--- Stored data ---
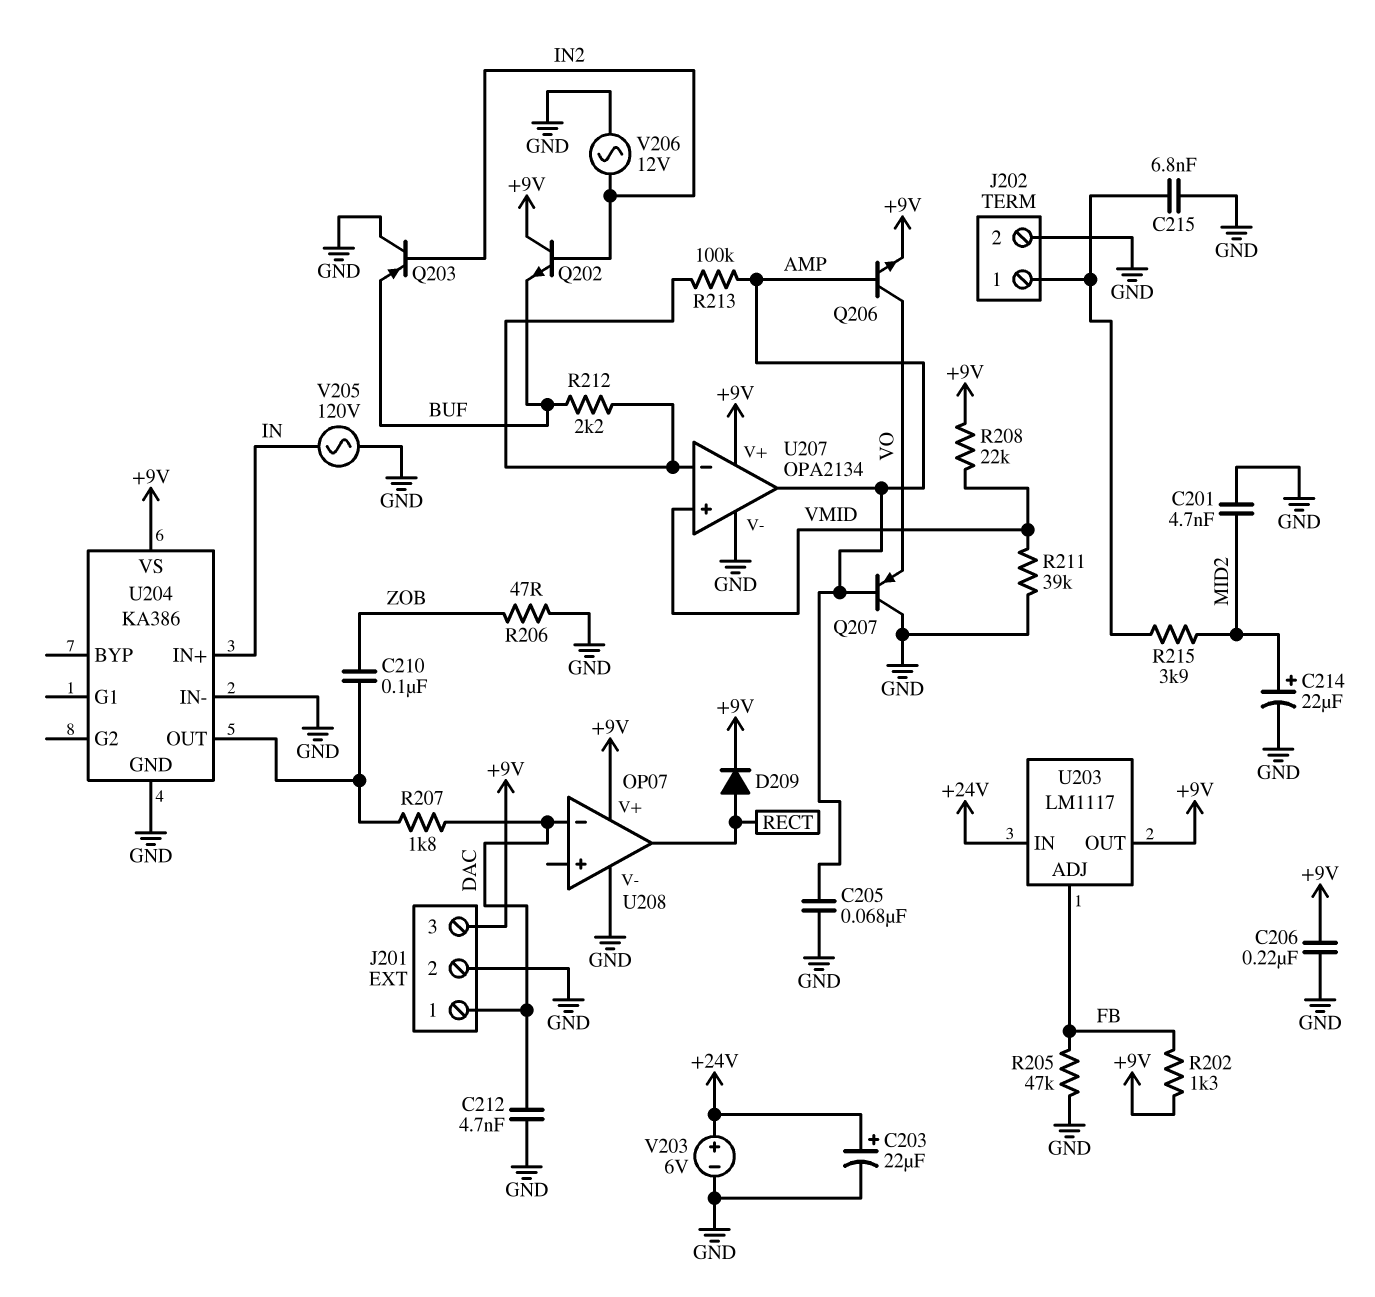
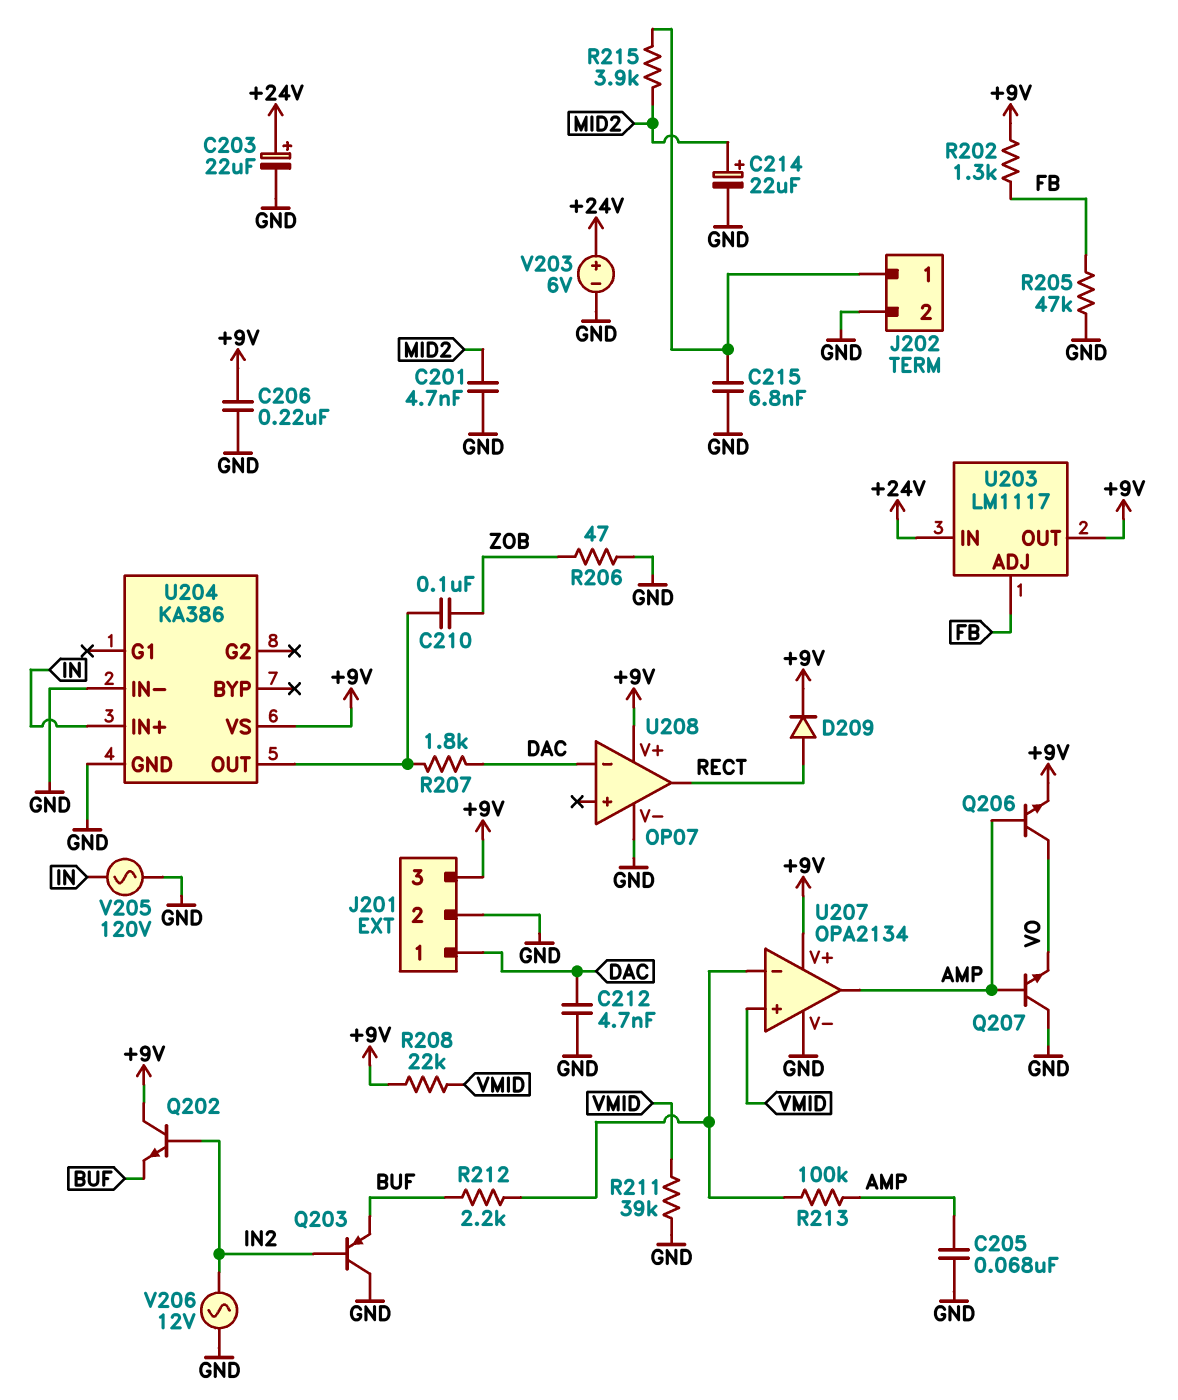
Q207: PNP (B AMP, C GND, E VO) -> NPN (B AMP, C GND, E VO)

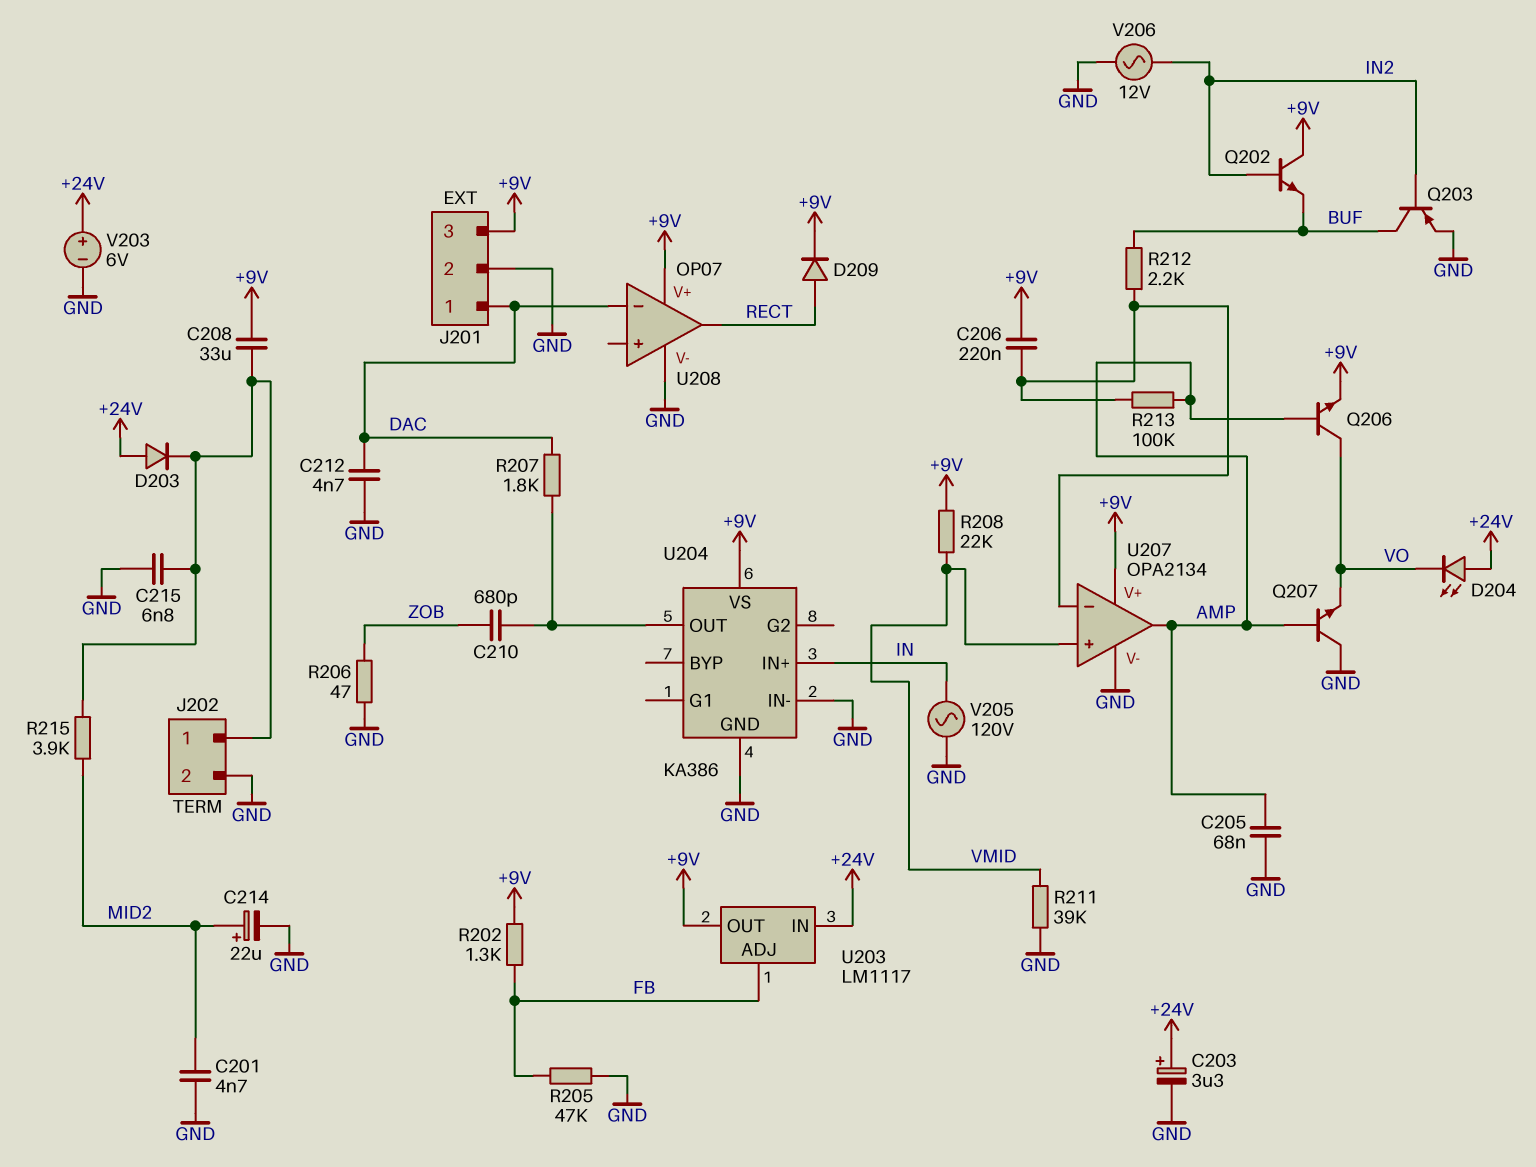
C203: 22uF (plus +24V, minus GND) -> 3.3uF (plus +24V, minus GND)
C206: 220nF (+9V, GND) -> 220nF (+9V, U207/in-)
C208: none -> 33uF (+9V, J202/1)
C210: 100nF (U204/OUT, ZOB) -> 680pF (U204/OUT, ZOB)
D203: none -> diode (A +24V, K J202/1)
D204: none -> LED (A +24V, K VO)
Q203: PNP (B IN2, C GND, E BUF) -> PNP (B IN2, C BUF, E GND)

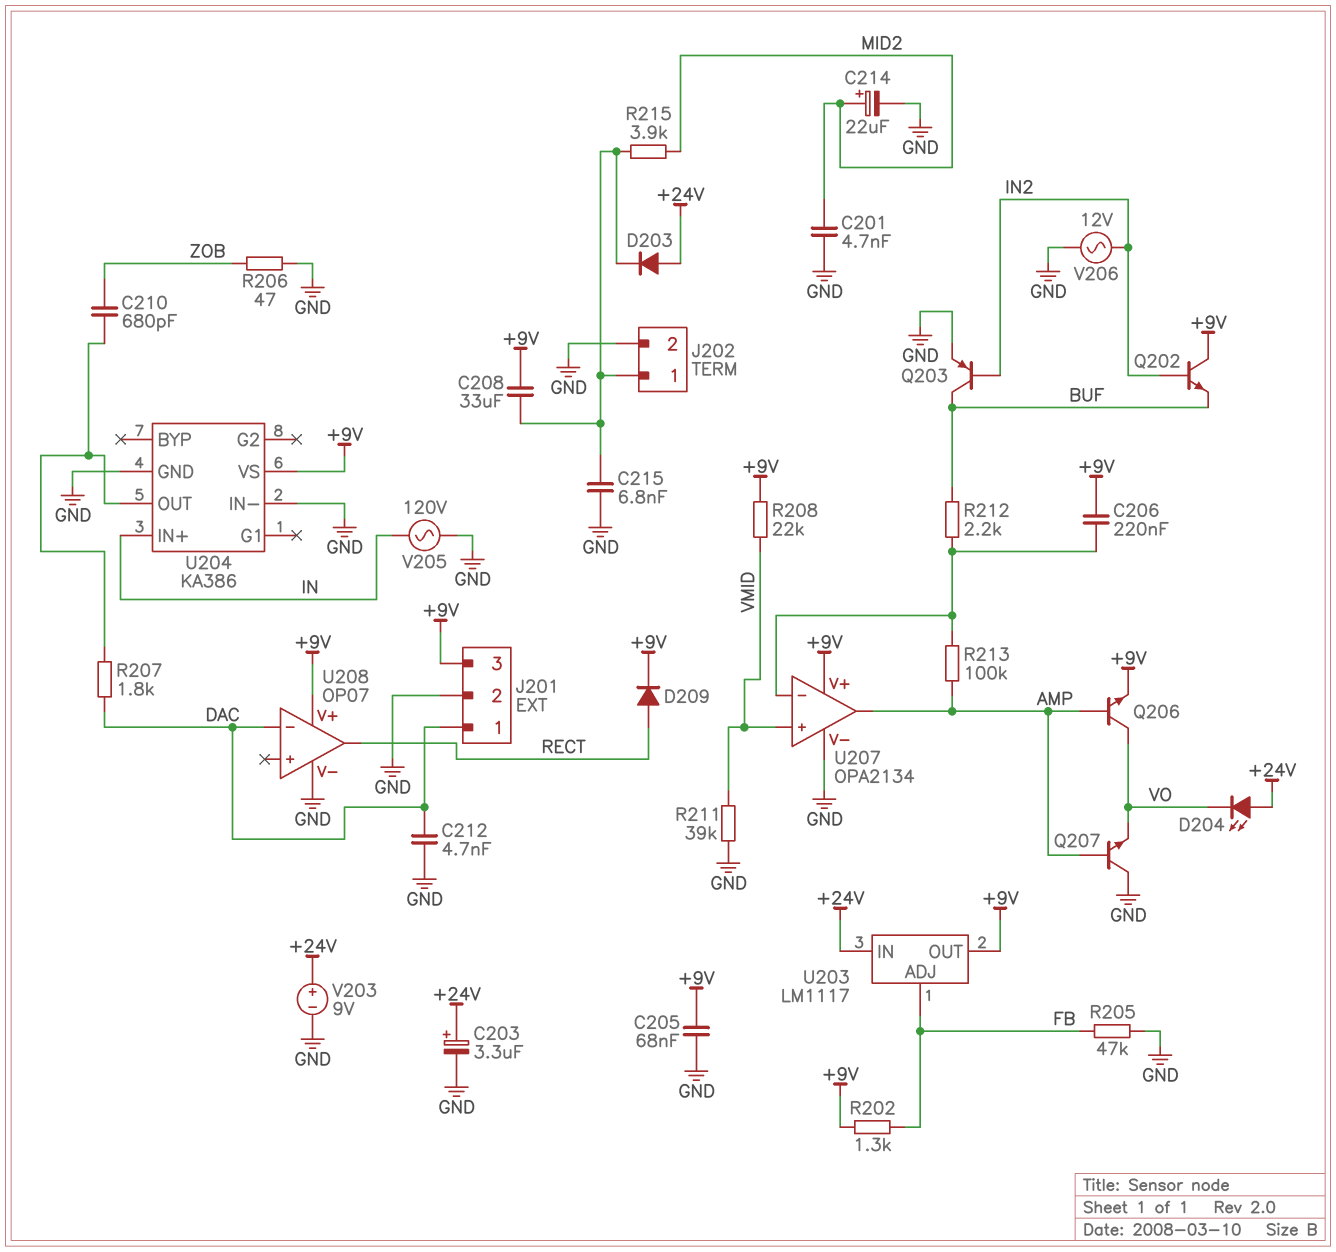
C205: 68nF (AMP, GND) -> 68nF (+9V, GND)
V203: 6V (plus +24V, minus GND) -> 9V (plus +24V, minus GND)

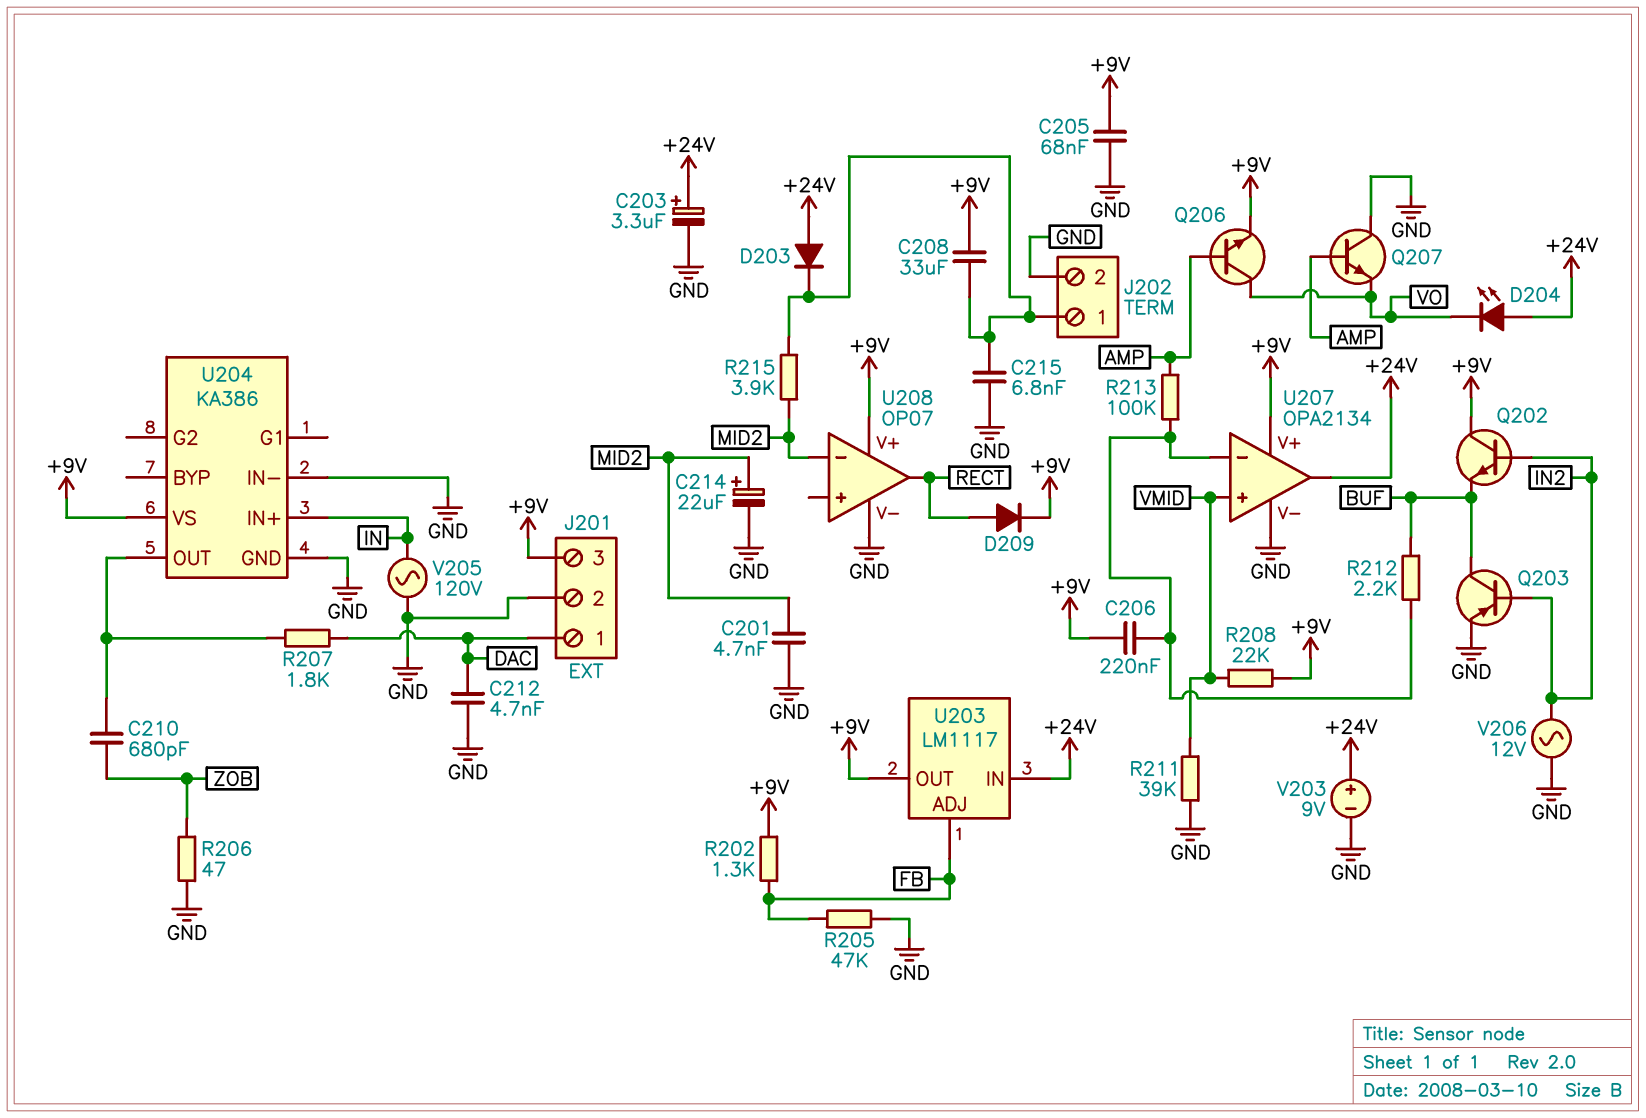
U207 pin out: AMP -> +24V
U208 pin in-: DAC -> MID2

--- Task brief ---
Quote all the lines above exactly as given. Do not include the pictures.

--- Exercise result ---
Q207: PNP (B AMP, C GND, E VO) -> NPN (B AMP, C GND, E VO)

C203: 22uF (plus +24V, minus GND) -> 3.3uF (plus +24V, minus GND)
C206: 220nF (+9V, GND) -> 220nF (+9V, U207/in-)
C208: none -> 33uF (+9V, J202/1)
C210: 100nF (U204/OUT, ZOB) -> 680pF (U204/OUT, ZOB)
D203: none -> diode (A +24V, K J202/1)
D204: none -> LED (A +24V, K VO)
Q203: PNP (B IN2, C GND, E BUF) -> PNP (B IN2, C BUF, E GND)

C205: 68nF (AMP, GND) -> 68nF (+9V, GND)
V203: 6V (plus +24V, minus GND) -> 9V (plus +24V, minus GND)

U207 pin out: AMP -> +24V
U208 pin in-: DAC -> MID2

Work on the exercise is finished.